* _Task statement_
The output should consist solely of the lines running from the one that contains "R3: 12k (0V, W8) -> 12k (W2, W10)" through the end of the records below, copied exactly.

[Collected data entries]
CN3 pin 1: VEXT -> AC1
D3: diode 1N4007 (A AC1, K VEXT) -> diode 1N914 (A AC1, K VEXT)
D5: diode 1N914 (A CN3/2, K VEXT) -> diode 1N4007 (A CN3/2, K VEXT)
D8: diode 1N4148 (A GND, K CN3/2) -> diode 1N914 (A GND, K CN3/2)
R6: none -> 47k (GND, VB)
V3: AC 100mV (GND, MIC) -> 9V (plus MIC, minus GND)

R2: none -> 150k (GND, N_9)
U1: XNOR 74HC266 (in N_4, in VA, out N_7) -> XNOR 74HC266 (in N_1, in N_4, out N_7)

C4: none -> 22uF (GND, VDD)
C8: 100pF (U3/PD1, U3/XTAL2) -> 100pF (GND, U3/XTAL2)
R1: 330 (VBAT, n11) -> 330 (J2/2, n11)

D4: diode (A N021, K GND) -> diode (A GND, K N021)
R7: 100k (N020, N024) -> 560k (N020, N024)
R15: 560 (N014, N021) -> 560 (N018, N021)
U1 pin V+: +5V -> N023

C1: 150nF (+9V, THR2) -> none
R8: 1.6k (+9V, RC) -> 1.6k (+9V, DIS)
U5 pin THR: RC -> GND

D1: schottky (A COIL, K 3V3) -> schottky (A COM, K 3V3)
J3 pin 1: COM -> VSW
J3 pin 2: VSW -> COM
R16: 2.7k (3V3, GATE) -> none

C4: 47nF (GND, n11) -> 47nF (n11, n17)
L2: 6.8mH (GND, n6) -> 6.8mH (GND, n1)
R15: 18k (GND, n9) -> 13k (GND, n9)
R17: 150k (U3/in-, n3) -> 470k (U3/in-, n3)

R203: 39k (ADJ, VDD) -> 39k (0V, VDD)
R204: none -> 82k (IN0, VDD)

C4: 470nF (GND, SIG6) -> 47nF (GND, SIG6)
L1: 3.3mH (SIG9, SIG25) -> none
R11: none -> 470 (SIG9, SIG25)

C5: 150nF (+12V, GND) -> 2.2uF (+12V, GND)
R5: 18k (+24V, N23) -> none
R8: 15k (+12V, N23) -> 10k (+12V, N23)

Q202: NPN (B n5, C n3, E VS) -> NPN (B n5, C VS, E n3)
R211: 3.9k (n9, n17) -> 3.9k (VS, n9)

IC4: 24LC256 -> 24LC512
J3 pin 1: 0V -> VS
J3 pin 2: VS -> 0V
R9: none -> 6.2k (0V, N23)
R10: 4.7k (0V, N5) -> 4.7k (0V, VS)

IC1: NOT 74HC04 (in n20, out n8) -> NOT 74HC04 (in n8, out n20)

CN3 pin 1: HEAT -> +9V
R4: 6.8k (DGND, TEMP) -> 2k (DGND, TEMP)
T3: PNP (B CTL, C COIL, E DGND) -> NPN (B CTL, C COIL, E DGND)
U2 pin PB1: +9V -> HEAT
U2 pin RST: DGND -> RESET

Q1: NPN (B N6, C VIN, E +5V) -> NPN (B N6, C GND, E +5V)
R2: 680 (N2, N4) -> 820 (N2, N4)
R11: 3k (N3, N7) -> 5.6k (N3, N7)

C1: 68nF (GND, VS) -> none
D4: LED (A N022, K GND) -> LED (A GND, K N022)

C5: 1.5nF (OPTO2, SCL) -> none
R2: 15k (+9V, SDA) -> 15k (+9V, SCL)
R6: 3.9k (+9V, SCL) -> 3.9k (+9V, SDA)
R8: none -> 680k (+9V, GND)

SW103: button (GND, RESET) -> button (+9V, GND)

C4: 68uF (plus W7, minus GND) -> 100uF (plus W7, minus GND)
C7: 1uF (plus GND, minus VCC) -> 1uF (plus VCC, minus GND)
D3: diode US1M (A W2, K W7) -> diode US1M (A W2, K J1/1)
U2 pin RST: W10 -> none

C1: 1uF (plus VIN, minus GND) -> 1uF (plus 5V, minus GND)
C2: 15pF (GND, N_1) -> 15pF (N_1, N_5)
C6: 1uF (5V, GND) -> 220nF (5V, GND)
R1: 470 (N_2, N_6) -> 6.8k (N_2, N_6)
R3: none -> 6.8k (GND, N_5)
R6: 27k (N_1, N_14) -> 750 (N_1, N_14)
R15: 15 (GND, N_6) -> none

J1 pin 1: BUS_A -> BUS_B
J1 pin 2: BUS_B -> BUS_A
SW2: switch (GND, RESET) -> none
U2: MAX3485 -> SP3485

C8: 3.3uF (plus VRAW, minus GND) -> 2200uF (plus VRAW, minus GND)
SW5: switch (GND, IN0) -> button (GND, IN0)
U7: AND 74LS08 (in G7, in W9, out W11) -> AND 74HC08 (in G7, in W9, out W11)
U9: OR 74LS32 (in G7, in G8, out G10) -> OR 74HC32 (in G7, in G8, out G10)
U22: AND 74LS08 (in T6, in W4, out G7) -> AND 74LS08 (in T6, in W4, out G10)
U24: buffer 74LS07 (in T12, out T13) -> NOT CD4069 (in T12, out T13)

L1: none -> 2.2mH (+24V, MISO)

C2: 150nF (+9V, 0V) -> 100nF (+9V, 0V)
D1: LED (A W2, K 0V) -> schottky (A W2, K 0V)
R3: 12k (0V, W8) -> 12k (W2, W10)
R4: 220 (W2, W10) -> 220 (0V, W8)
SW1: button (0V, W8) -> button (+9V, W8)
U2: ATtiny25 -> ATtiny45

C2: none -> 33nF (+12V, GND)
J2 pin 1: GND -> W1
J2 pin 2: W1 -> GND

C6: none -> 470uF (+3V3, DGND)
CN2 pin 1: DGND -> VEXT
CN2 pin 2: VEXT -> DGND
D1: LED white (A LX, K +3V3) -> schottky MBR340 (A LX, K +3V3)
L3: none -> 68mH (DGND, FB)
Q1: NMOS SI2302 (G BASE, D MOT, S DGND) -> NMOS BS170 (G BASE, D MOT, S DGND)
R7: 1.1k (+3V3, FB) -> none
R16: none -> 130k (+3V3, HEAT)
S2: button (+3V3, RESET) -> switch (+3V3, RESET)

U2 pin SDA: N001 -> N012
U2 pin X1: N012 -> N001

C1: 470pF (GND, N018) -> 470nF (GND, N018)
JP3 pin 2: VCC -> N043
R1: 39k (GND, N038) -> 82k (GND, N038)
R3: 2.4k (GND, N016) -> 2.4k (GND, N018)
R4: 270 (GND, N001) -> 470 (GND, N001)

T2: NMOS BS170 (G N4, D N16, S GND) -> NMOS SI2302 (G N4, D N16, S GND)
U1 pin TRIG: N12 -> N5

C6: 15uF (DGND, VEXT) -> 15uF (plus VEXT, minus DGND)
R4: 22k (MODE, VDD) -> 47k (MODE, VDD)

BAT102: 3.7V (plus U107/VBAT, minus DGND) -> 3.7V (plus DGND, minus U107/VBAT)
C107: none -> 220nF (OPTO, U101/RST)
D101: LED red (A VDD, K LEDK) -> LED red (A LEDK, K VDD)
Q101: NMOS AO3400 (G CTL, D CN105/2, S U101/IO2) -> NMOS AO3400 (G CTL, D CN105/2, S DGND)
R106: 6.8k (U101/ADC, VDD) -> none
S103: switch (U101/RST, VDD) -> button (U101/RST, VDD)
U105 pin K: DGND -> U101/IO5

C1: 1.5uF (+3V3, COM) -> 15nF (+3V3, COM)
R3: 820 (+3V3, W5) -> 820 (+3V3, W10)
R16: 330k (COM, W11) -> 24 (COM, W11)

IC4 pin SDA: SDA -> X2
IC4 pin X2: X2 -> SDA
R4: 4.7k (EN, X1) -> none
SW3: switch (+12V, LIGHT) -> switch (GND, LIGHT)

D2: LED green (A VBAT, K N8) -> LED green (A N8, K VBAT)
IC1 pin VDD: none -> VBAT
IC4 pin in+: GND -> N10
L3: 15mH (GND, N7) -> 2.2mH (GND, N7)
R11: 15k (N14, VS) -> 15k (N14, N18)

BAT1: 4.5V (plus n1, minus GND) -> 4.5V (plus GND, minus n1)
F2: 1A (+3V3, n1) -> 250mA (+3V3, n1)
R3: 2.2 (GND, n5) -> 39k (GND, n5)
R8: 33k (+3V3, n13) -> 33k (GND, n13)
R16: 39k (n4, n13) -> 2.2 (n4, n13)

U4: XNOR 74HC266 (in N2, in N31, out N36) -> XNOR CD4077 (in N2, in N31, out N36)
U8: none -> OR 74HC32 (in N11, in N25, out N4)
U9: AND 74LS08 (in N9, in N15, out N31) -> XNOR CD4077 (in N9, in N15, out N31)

* _Output_
R3: 12k (0V, W8) -> 12k (W2, W10)
R4: 220 (W2, W10) -> 220 (0V, W8)
SW1: button (0V, W8) -> button (+9V, W8)
U2: ATtiny25 -> ATtiny45

C2: none -> 33nF (+12V, GND)
J2 pin 1: GND -> W1
J2 pin 2: W1 -> GND

C6: none -> 470uF (+3V3, DGND)
CN2 pin 1: DGND -> VEXT
CN2 pin 2: VEXT -> DGND
D1: LED white (A LX, K +3V3) -> schottky MBR340 (A LX, K +3V3)
L3: none -> 68mH (DGND, FB)
Q1: NMOS SI2302 (G BASE, D MOT, S DGND) -> NMOS BS170 (G BASE, D MOT, S DGND)
R7: 1.1k (+3V3, FB) -> none
R16: none -> 130k (+3V3, HEAT)
S2: button (+3V3, RESET) -> switch (+3V3, RESET)

U2 pin SDA: N001 -> N012
U2 pin X1: N012 -> N001

C1: 470pF (GND, N018) -> 470nF (GND, N018)
JP3 pin 2: VCC -> N043
R1: 39k (GND, N038) -> 82k (GND, N038)
R3: 2.4k (GND, N016) -> 2.4k (GND, N018)
R4: 270 (GND, N001) -> 470 (GND, N001)

T2: NMOS BS170 (G N4, D N16, S GND) -> NMOS SI2302 (G N4, D N16, S GND)
U1 pin TRIG: N12 -> N5

C6: 15uF (DGND, VEXT) -> 15uF (plus VEXT, minus DGND)
R4: 22k (MODE, VDD) -> 47k (MODE, VDD)

BAT102: 3.7V (plus U107/VBAT, minus DGND) -> 3.7V (plus DGND, minus U107/VBAT)
C107: none -> 220nF (OPTO, U101/RST)
D101: LED red (A VDD, K LEDK) -> LED red (A LEDK, K VDD)
Q101: NMOS AO3400 (G CTL, D CN105/2, S U101/IO2) -> NMOS AO3400 (G CTL, D CN105/2, S DGND)
R106: 6.8k (U101/ADC, VDD) -> none
S103: switch (U101/RST, VDD) -> button (U101/RST, VDD)
U105 pin K: DGND -> U101/IO5

C1: 1.5uF (+3V3, COM) -> 15nF (+3V3, COM)
R3: 820 (+3V3, W5) -> 820 (+3V3, W10)
R16: 330k (COM, W11) -> 24 (COM, W11)

IC4 pin SDA: SDA -> X2
IC4 pin X2: X2 -> SDA
R4: 4.7k (EN, X1) -> none
SW3: switch (+12V, LIGHT) -> switch (GND, LIGHT)

D2: LED green (A VBAT, K N8) -> LED green (A N8, K VBAT)
IC1 pin VDD: none -> VBAT
IC4 pin in+: GND -> N10
L3: 15mH (GND, N7) -> 2.2mH (GND, N7)
R11: 15k (N14, VS) -> 15k (N14, N18)

BAT1: 4.5V (plus n1, minus GND) -> 4.5V (plus GND, minus n1)
F2: 1A (+3V3, n1) -> 250mA (+3V3, n1)
R3: 2.2 (GND, n5) -> 39k (GND, n5)
R8: 33k (+3V3, n13) -> 33k (GND, n13)
R16: 39k (n4, n13) -> 2.2 (n4, n13)

U4: XNOR 74HC266 (in N2, in N31, out N36) -> XNOR CD4077 (in N2, in N31, out N36)
U8: none -> OR 74HC32 (in N11, in N25, out N4)
U9: AND 74LS08 (in N9, in N15, out N31) -> XNOR CD4077 (in N9, in N15, out N31)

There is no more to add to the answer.